• Your instructions: Can you return every one of the rows below word for word, with the pictures left out?

-- START OF Provided data --

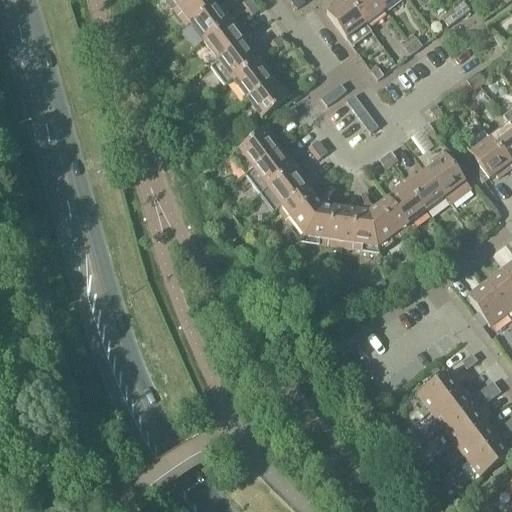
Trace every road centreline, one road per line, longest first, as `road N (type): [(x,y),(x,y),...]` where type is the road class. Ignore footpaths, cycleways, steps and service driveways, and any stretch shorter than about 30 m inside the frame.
road 1 (secondary): [(221,511),(191,476),(124,341),(29,0)]
road 2 (secondary): [(0,12),(123,410),(187,511)]
road 3 (residential): [(511,378),(429,285),(511,229),(502,217),(511,211)]
road 4 (residential): [(390,118),(401,133),(363,163),(351,163),(305,103),(337,79)]
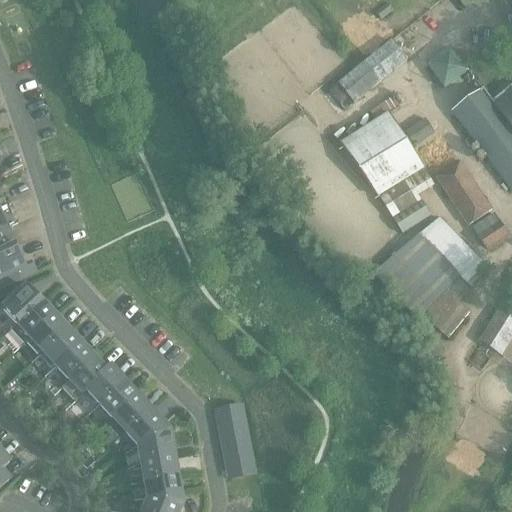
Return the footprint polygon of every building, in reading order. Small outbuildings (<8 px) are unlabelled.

-- END OF Provided data --

• Solved exercise:
Trace every road centreline, one road per line, longest first, as `road N (type): [(x,y),(x,y),...]` where type is the road class. Ignore footpaths, cycleways, steps and service driveways, and any stretch shorter than about 30 m inside the frame.
road 1 (secondary): [(221,511),(191,476),(124,341),(29,0)]
road 2 (secondary): [(0,12),(123,410),(187,511)]
road 3 (residential): [(511,378),(429,285),(511,229),(502,217),(511,211)]
road 4 (residential): [(390,118),(401,133),(363,163),(351,163),(305,103),(337,79)]
Return the footprint polygon of every building, in reading order. Small outbuildings (<8 px) are unlabelled.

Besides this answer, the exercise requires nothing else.